Exercise
Count every line of the listing where the string "trapezoid" occurs, and reply with the count alone.

Material provided
※ ※ ※
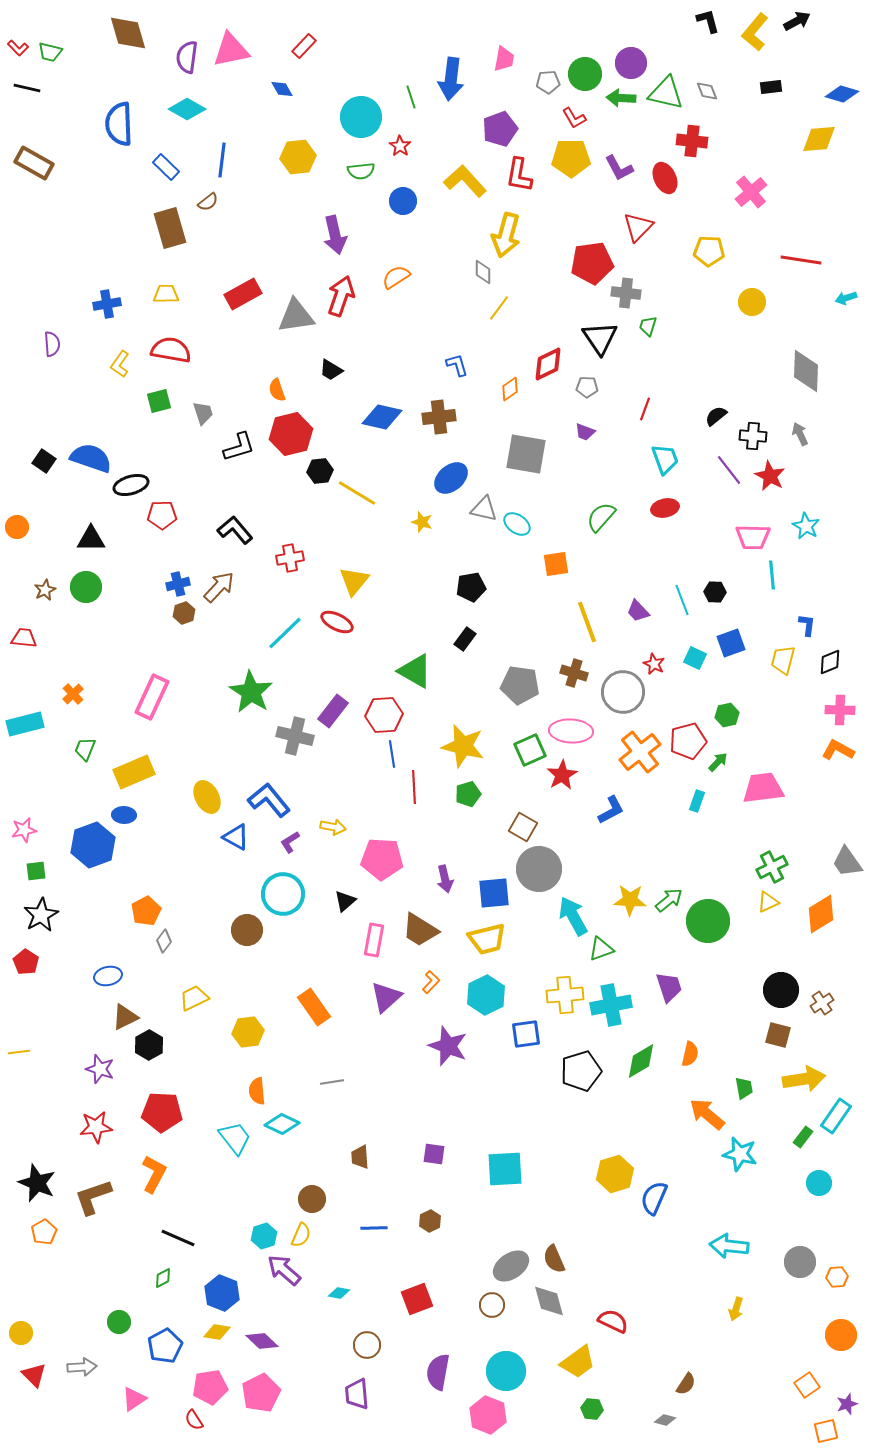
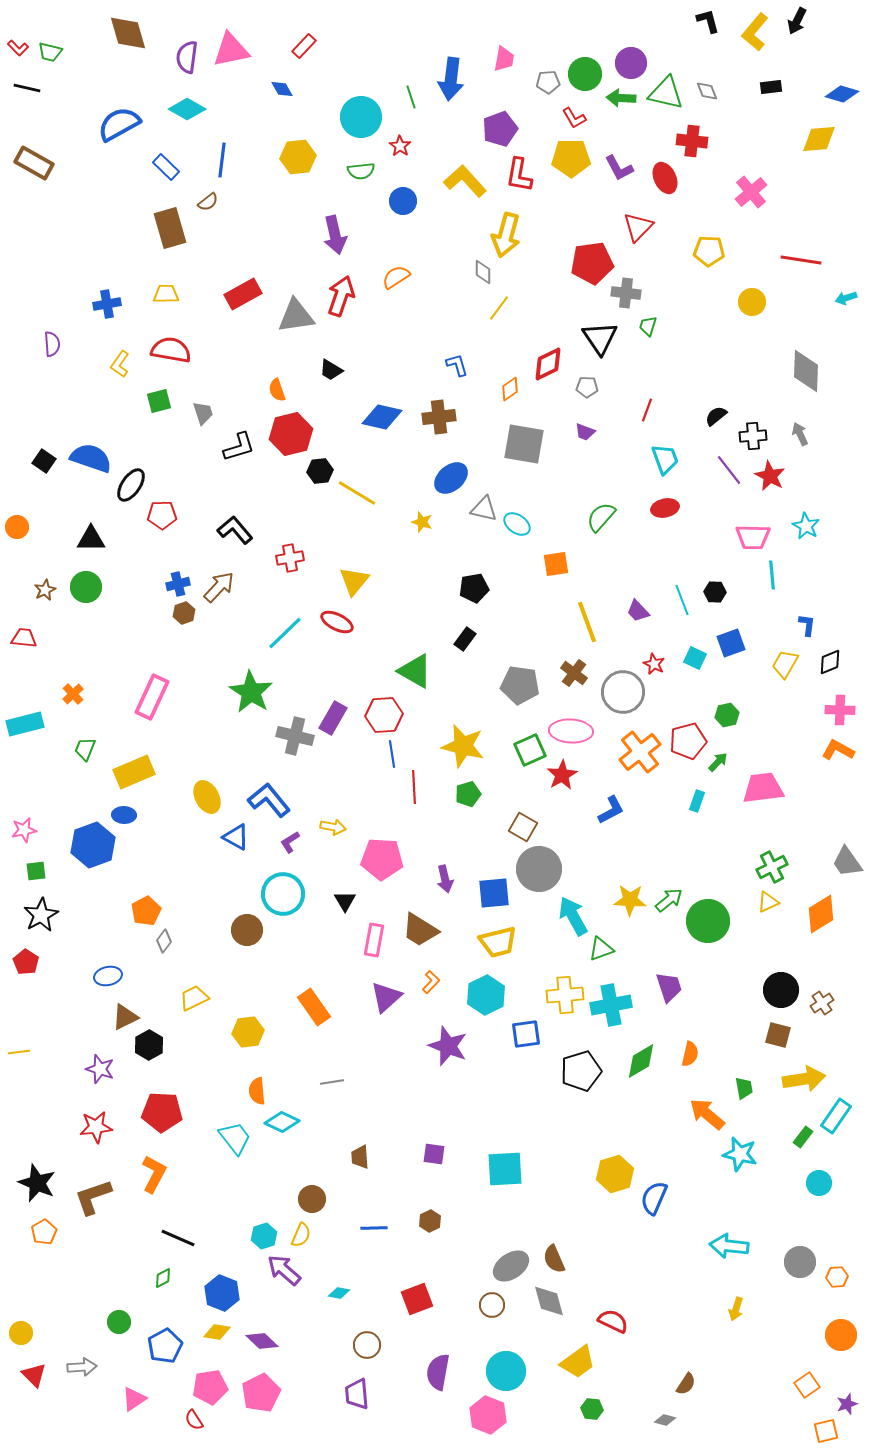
black arrow at (797, 21): rotated 144 degrees clockwise
blue semicircle at (119, 124): rotated 63 degrees clockwise
red line at (645, 409): moved 2 px right, 1 px down
black cross at (753, 436): rotated 8 degrees counterclockwise
gray square at (526, 454): moved 2 px left, 10 px up
black ellipse at (131, 485): rotated 40 degrees counterclockwise
black pentagon at (471, 587): moved 3 px right, 1 px down
yellow trapezoid at (783, 660): moved 2 px right, 4 px down; rotated 16 degrees clockwise
brown cross at (574, 673): rotated 20 degrees clockwise
purple rectangle at (333, 711): moved 7 px down; rotated 8 degrees counterclockwise
black triangle at (345, 901): rotated 20 degrees counterclockwise
yellow trapezoid at (487, 939): moved 11 px right, 3 px down
cyan diamond at (282, 1124): moved 2 px up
※ ※ ※
Task result
2